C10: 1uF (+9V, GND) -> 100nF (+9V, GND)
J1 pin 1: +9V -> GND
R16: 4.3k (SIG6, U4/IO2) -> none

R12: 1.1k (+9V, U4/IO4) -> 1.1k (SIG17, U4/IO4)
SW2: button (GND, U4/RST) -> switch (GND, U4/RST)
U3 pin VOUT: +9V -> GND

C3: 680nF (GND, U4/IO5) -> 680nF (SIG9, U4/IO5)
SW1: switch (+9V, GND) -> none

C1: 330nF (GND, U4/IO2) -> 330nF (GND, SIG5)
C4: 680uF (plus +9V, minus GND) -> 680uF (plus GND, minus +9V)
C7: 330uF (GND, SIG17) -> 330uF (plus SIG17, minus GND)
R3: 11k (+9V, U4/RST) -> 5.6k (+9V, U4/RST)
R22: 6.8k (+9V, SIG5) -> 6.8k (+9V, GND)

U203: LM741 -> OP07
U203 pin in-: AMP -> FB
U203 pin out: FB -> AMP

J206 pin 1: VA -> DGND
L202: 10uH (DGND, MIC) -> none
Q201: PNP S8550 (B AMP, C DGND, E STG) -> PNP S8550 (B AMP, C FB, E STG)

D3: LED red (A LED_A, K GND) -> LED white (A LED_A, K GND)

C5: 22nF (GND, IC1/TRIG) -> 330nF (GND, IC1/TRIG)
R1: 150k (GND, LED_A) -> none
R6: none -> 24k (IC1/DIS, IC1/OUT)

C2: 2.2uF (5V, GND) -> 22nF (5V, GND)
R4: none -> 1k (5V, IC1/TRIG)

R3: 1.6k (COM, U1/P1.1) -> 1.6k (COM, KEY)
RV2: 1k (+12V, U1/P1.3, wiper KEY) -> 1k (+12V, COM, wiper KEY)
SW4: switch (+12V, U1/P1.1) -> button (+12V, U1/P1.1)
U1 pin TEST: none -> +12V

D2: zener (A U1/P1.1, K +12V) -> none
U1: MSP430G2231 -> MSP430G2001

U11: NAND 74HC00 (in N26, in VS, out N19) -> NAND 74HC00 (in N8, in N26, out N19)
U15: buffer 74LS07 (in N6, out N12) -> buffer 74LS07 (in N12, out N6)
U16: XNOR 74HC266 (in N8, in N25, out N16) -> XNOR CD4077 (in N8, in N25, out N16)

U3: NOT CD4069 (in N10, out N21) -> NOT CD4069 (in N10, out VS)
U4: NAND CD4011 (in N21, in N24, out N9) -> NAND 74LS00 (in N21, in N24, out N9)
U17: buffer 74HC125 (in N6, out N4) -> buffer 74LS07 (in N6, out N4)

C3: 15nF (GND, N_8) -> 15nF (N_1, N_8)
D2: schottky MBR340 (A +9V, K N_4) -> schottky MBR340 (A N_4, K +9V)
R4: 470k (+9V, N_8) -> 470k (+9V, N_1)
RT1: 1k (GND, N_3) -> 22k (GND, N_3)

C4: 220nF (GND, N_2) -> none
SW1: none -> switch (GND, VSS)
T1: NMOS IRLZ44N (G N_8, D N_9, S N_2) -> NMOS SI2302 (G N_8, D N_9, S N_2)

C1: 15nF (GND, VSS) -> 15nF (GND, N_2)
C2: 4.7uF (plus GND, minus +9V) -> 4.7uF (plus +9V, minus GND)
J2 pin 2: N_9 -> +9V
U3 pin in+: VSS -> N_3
———
**INSTRUCTIONS FOR THE TASK:** Retype the records above, but only those lines that fall between the line containing "C3: 15nF (GND, N_8) -> 15nF (N_1, N_8)" and the line containing "SW1: none -> switch (GND, VSS)", with both of those lines included, exactly as written.

**ANSWER FOR THE TASK:**
C3: 15nF (GND, N_8) -> 15nF (N_1, N_8)
D2: schottky MBR340 (A +9V, K N_4) -> schottky MBR340 (A N_4, K +9V)
R4: 470k (+9V, N_8) -> 470k (+9V, N_1)
RT1: 1k (GND, N_3) -> 22k (GND, N_3)

C4: 220nF (GND, N_2) -> none
SW1: none -> switch (GND, VSS)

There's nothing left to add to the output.